----- Provided data
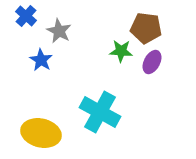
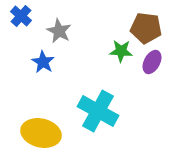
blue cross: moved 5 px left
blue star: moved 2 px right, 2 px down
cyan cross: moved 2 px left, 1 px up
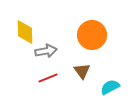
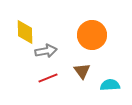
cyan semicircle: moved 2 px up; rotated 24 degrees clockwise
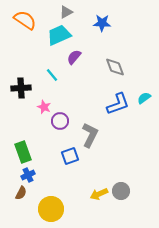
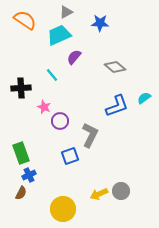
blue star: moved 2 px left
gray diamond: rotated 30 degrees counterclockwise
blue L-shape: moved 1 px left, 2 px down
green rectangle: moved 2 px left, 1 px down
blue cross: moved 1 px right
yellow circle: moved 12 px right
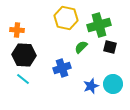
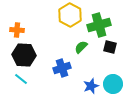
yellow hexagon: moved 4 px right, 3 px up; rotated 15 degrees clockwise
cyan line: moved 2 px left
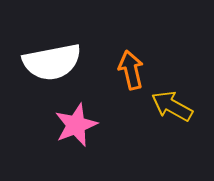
----------
----- Provided data
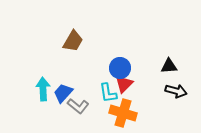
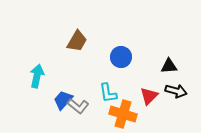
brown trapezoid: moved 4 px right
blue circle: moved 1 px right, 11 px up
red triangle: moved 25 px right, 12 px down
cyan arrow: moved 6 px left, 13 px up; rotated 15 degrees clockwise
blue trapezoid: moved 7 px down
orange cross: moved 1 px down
----------
----- Provided data
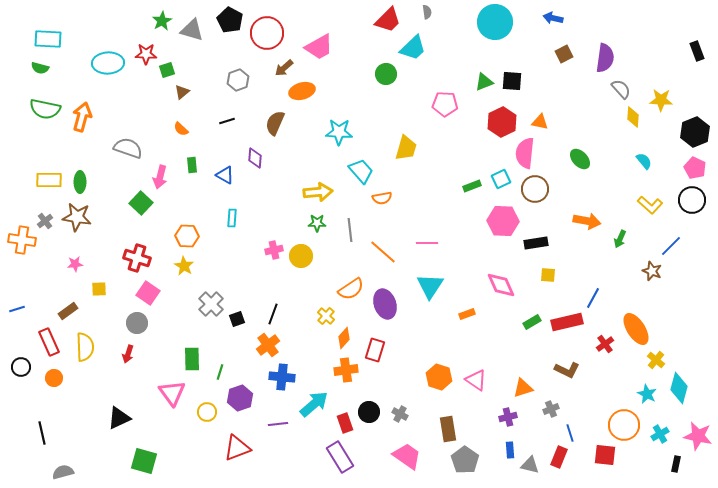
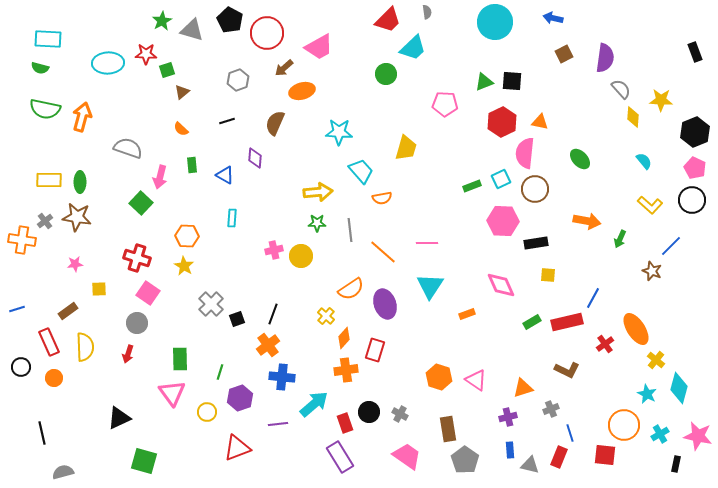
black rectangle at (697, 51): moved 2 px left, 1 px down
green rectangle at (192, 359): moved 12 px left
----------
- [What is required] With the line holding "black rectangle at" as the first and the line holding "green rectangle at" as the last, please transcribe exactly the lines of the material above in that range and nothing else.

- [Expected output]
black rectangle at (697, 51): moved 2 px left, 1 px down
green rectangle at (192, 359): moved 12 px left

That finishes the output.